(Records excerpted from a collection)
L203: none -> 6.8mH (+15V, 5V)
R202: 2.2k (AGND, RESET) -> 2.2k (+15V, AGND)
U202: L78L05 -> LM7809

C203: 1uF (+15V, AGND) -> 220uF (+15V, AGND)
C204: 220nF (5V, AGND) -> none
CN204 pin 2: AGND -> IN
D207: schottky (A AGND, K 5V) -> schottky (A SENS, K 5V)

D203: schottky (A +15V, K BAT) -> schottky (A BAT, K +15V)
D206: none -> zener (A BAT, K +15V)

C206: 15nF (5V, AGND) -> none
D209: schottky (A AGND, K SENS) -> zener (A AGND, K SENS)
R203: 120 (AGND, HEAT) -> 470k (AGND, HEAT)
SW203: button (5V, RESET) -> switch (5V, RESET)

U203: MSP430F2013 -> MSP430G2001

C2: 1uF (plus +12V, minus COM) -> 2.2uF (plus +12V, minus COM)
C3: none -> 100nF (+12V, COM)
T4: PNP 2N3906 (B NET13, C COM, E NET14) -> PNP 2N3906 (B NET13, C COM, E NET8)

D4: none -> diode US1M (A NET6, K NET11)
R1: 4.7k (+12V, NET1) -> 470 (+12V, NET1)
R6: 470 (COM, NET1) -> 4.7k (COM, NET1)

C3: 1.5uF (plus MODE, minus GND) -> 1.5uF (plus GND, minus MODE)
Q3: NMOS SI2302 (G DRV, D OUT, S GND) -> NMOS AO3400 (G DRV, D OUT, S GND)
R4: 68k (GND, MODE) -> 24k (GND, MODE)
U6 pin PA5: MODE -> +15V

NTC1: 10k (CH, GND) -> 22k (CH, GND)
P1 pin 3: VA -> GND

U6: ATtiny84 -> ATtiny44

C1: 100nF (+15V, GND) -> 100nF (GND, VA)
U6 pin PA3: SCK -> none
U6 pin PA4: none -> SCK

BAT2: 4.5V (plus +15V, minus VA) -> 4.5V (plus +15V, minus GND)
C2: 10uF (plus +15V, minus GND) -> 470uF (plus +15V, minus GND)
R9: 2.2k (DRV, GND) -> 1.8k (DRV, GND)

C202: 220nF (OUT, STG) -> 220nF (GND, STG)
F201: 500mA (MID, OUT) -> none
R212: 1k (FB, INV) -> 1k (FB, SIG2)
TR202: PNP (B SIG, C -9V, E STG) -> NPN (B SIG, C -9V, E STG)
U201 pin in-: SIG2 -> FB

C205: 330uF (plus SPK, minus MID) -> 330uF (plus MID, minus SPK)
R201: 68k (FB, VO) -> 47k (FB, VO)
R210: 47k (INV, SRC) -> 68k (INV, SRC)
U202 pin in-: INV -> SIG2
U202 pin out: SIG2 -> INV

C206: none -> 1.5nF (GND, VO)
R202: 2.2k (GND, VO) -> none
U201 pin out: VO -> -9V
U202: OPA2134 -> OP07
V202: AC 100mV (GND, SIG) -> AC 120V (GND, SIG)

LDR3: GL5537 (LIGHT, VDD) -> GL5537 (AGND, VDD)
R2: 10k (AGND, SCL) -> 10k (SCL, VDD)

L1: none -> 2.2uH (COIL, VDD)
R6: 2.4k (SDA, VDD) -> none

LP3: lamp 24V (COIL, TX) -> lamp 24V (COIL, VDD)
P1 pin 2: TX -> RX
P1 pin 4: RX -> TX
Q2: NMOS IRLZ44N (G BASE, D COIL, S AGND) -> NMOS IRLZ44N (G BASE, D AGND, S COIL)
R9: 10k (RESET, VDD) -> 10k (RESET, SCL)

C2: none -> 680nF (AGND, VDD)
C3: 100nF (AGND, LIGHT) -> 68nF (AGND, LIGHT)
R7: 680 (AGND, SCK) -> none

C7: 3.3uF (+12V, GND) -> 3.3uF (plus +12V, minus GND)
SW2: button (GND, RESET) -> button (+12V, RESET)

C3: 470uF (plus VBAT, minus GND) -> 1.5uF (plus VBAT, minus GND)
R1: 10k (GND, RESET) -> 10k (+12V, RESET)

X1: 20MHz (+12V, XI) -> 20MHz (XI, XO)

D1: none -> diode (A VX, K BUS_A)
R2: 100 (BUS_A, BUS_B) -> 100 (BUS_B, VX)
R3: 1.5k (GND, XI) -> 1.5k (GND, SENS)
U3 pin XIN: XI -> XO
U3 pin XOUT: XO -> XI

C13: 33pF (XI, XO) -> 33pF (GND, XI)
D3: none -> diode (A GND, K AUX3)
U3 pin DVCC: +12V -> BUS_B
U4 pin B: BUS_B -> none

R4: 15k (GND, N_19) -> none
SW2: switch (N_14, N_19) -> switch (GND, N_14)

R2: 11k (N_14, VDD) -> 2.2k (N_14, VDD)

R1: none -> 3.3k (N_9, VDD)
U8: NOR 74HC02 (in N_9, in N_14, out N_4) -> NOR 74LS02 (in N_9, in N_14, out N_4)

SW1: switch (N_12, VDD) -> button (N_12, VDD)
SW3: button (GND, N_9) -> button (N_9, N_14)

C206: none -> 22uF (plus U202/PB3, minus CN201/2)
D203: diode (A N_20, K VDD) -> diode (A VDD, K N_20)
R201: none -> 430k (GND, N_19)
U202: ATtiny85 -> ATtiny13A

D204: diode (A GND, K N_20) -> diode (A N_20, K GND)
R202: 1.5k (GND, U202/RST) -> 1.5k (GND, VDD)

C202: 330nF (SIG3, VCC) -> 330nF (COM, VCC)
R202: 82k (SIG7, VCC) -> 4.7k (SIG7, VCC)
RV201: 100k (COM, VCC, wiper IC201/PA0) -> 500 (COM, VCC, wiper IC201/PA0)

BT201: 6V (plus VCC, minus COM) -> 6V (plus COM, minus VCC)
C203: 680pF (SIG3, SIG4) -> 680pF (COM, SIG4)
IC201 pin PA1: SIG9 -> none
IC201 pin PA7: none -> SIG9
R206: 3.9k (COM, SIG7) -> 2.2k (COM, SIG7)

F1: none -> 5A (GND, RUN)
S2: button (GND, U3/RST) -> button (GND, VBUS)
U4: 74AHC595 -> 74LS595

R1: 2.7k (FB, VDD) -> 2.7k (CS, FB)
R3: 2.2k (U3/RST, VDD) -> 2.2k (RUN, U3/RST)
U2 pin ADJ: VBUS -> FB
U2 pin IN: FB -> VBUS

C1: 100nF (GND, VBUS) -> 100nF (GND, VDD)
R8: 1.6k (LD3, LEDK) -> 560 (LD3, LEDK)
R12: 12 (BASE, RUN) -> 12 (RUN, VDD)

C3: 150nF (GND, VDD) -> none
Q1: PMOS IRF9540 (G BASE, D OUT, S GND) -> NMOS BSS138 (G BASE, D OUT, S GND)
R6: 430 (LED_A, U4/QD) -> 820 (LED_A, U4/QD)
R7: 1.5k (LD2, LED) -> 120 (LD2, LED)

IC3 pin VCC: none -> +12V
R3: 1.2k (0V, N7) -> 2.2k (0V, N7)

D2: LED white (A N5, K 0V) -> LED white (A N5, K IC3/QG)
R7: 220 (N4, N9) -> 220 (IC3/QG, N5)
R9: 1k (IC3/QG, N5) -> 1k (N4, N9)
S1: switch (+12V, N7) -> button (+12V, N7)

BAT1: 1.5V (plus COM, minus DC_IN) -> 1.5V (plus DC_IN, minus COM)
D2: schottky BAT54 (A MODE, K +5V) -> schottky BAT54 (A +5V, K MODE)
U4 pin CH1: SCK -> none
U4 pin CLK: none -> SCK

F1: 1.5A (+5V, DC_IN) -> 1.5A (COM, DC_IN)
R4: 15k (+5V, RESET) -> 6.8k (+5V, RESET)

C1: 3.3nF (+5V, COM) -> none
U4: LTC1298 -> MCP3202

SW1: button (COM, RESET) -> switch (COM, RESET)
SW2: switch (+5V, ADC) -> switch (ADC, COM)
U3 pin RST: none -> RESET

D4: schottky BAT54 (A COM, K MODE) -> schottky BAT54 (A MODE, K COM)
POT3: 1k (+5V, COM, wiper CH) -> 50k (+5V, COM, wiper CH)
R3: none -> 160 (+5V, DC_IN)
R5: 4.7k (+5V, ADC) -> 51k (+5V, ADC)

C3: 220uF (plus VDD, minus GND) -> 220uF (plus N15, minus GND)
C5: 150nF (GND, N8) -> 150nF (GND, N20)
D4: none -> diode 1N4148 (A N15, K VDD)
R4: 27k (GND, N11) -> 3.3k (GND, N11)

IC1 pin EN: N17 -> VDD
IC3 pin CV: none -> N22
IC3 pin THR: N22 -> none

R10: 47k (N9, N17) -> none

The problem
Using the entries above, return each line that includes the word "diode".

The completed task
D4: none -> diode US1M (A NET6, K NET11)
D1: none -> diode (A VX, K BUS_A)
D3: none -> diode (A GND, K AUX3)
D203: diode (A N_20, K VDD) -> diode (A VDD, K N_20)
D204: diode (A GND, K N_20) -> diode (A N_20, K GND)
D4: none -> diode 1N4148 (A N15, K VDD)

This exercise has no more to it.